Rewrite every line of the entries below, substituting "orange hexagon" for "orange square" wherever it occurs and leaving everything else unchanged.

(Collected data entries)
········

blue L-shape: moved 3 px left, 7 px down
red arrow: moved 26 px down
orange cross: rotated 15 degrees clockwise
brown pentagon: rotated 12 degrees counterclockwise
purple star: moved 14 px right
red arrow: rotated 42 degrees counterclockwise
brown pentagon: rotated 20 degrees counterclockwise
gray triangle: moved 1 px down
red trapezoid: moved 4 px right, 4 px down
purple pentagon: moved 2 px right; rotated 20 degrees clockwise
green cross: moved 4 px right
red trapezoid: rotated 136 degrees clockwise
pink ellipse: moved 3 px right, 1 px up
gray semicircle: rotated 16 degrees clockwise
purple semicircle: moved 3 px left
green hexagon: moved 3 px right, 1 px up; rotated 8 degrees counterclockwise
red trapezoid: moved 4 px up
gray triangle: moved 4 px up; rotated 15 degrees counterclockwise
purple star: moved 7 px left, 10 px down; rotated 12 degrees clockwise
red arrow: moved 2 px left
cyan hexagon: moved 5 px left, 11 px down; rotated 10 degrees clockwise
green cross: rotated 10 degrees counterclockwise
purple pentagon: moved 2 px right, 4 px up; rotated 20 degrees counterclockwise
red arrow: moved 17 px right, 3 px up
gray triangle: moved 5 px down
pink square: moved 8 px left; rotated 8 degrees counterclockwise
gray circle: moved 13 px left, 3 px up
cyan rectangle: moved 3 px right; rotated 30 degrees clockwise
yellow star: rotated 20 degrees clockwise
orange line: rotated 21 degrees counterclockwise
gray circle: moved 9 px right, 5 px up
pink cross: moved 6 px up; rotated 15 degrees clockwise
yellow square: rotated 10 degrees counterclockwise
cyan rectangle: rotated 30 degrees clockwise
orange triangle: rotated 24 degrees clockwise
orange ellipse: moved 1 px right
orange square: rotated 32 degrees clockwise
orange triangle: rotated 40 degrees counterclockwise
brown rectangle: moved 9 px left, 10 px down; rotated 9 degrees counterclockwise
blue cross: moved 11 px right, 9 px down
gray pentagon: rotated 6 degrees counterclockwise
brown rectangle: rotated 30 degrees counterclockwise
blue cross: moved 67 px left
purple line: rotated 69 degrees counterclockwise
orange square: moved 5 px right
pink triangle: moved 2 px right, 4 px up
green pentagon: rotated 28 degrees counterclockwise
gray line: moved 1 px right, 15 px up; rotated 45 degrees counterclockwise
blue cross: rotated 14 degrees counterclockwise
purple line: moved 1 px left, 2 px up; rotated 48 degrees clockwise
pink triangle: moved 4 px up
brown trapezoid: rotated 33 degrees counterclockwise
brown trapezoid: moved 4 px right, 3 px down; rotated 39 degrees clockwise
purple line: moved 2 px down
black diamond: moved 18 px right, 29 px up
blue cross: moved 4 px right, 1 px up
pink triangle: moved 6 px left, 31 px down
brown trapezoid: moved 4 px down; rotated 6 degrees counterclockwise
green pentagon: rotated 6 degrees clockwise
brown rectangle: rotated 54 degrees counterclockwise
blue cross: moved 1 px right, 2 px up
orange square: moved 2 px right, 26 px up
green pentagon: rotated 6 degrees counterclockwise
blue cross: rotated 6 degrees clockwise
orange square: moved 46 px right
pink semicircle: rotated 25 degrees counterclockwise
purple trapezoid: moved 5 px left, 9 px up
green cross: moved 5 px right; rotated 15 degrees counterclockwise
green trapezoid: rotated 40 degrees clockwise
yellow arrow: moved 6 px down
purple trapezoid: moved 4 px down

········

Response:
blue L-shape: moved 3 px left, 7 px down
red arrow: moved 26 px down
orange cross: rotated 15 degrees clockwise
brown pentagon: rotated 12 degrees counterclockwise
purple star: moved 14 px right
red arrow: rotated 42 degrees counterclockwise
brown pentagon: rotated 20 degrees counterclockwise
gray triangle: moved 1 px down
red trapezoid: moved 4 px right, 4 px down
purple pentagon: moved 2 px right; rotated 20 degrees clockwise
green cross: moved 4 px right
red trapezoid: rotated 136 degrees clockwise
pink ellipse: moved 3 px right, 1 px up
gray semicircle: rotated 16 degrees clockwise
purple semicircle: moved 3 px left
green hexagon: moved 3 px right, 1 px up; rotated 8 degrees counterclockwise
red trapezoid: moved 4 px up
gray triangle: moved 4 px up; rotated 15 degrees counterclockwise
purple star: moved 7 px left, 10 px down; rotated 12 degrees clockwise
red arrow: moved 2 px left
cyan hexagon: moved 5 px left, 11 px down; rotated 10 degrees clockwise
green cross: rotated 10 degrees counterclockwise
purple pentagon: moved 2 px right, 4 px up; rotated 20 degrees counterclockwise
red arrow: moved 17 px right, 3 px up
gray triangle: moved 5 px down
pink square: moved 8 px left; rotated 8 degrees counterclockwise
gray circle: moved 13 px left, 3 px up
cyan rectangle: moved 3 px right; rotated 30 degrees clockwise
yellow star: rotated 20 degrees clockwise
orange line: rotated 21 degrees counterclockwise
gray circle: moved 9 px right, 5 px up
pink cross: moved 6 px up; rotated 15 degrees clockwise
yellow square: rotated 10 degrees counterclockwise
cyan rectangle: rotated 30 degrees clockwise
orange triangle: rotated 24 degrees clockwise
orange ellipse: moved 1 px right
orange hexagon: rotated 32 degrees clockwise
orange triangle: rotated 40 degrees counterclockwise
brown rectangle: moved 9 px left, 10 px down; rotated 9 degrees counterclockwise
blue cross: moved 11 px right, 9 px down
gray pentagon: rotated 6 degrees counterclockwise
brown rectangle: rotated 30 degrees counterclockwise
blue cross: moved 67 px left
purple line: rotated 69 degrees counterclockwise
orange hexagon: moved 5 px right
pink triangle: moved 2 px right, 4 px up
green pentagon: rotated 28 degrees counterclockwise
gray line: moved 1 px right, 15 px up; rotated 45 degrees counterclockwise
blue cross: rotated 14 degrees counterclockwise
purple line: moved 1 px left, 2 px up; rotated 48 degrees clockwise
pink triangle: moved 4 px up
brown trapezoid: rotated 33 degrees counterclockwise
brown trapezoid: moved 4 px right, 3 px down; rotated 39 degrees clockwise
purple line: moved 2 px down
black diamond: moved 18 px right, 29 px up
blue cross: moved 4 px right, 1 px up
pink triangle: moved 6 px left, 31 px down
brown trapezoid: moved 4 px down; rotated 6 degrees counterclockwise
green pentagon: rotated 6 degrees clockwise
brown rectangle: rotated 54 degrees counterclockwise
blue cross: moved 1 px right, 2 px up
orange hexagon: moved 2 px right, 26 px up
green pentagon: rotated 6 degrees counterclockwise
blue cross: rotated 6 degrees clockwise
orange hexagon: moved 46 px right
pink semicircle: rotated 25 degrees counterclockwise
purple trapezoid: moved 5 px left, 9 px up
green cross: moved 5 px right; rotated 15 degrees counterclockwise
green trapezoid: rotated 40 degrees clockwise
yellow arrow: moved 6 px down
purple trapezoid: moved 4 px down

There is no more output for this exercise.